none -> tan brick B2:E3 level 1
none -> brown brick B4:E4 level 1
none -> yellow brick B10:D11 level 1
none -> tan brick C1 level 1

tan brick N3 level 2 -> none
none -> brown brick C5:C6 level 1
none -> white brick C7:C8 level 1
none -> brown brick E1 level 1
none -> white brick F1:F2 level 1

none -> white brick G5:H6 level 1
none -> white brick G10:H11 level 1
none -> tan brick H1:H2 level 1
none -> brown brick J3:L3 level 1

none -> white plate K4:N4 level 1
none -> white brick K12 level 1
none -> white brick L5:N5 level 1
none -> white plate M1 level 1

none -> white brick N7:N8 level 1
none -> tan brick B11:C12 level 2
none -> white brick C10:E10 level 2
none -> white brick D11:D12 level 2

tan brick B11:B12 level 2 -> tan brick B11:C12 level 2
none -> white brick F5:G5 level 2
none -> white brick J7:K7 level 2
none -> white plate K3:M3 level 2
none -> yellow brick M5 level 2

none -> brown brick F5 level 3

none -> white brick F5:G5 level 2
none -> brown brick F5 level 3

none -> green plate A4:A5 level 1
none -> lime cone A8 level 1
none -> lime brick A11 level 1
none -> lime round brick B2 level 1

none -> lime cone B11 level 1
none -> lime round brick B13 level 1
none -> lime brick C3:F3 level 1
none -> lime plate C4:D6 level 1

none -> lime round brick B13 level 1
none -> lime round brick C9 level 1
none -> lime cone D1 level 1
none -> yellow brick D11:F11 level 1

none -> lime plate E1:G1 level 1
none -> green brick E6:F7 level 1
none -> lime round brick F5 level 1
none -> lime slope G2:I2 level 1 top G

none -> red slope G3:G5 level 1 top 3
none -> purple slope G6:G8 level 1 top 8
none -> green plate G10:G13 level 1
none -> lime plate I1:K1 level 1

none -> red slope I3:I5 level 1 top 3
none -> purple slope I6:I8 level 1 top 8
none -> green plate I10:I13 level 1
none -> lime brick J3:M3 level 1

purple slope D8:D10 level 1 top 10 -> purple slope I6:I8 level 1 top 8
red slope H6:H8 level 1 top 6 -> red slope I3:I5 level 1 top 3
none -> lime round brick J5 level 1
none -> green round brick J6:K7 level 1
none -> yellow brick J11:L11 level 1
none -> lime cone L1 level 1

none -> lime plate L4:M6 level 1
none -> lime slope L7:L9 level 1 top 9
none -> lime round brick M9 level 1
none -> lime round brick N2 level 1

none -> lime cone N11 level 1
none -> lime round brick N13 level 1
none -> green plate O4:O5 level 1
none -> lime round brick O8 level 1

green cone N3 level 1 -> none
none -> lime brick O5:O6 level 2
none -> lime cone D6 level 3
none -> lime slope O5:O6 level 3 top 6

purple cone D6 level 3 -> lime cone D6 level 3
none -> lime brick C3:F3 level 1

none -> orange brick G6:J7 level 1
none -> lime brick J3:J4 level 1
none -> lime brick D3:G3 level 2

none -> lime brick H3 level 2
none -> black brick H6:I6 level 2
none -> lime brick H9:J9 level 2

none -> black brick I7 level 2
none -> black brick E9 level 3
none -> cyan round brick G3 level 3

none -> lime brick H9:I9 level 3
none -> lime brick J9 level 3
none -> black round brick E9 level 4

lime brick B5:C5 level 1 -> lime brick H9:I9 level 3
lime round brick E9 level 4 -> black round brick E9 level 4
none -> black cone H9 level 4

REQUIRED WORK - Please give an exact restatement of only the lines from the beginning of the material above to the line with "none -> lime plate E1:G1 level 1", inclusive.

EXERCISE ANSWER -
none -> tan brick B2:E3 level 1
none -> brown brick B4:E4 level 1
none -> yellow brick B10:D11 level 1
none -> tan brick C1 level 1

tan brick N3 level 2 -> none
none -> brown brick C5:C6 level 1
none -> white brick C7:C8 level 1
none -> brown brick E1 level 1
none -> white brick F1:F2 level 1

none -> white brick G5:H6 level 1
none -> white brick G10:H11 level 1
none -> tan brick H1:H2 level 1
none -> brown brick J3:L3 level 1

none -> white plate K4:N4 level 1
none -> white brick K12 level 1
none -> white brick L5:N5 level 1
none -> white plate M1 level 1

none -> white brick N7:N8 level 1
none -> tan brick B11:C12 level 2
none -> white brick C10:E10 level 2
none -> white brick D11:D12 level 2

tan brick B11:B12 level 2 -> tan brick B11:C12 level 2
none -> white brick F5:G5 level 2
none -> white brick J7:K7 level 2
none -> white plate K3:M3 level 2
none -> yellow brick M5 level 2

none -> brown brick F5 level 3

none -> white brick F5:G5 level 2
none -> brown brick F5 level 3

none -> green plate A4:A5 level 1
none -> lime cone A8 level 1
none -> lime brick A11 level 1
none -> lime round brick B2 level 1

none -> lime cone B11 level 1
none -> lime round brick B13 level 1
none -> lime brick C3:F3 level 1
none -> lime plate C4:D6 level 1

none -> lime round brick B13 level 1
none -> lime round brick C9 level 1
none -> lime cone D1 level 1
none -> yellow brick D11:F11 level 1

none -> lime plate E1:G1 level 1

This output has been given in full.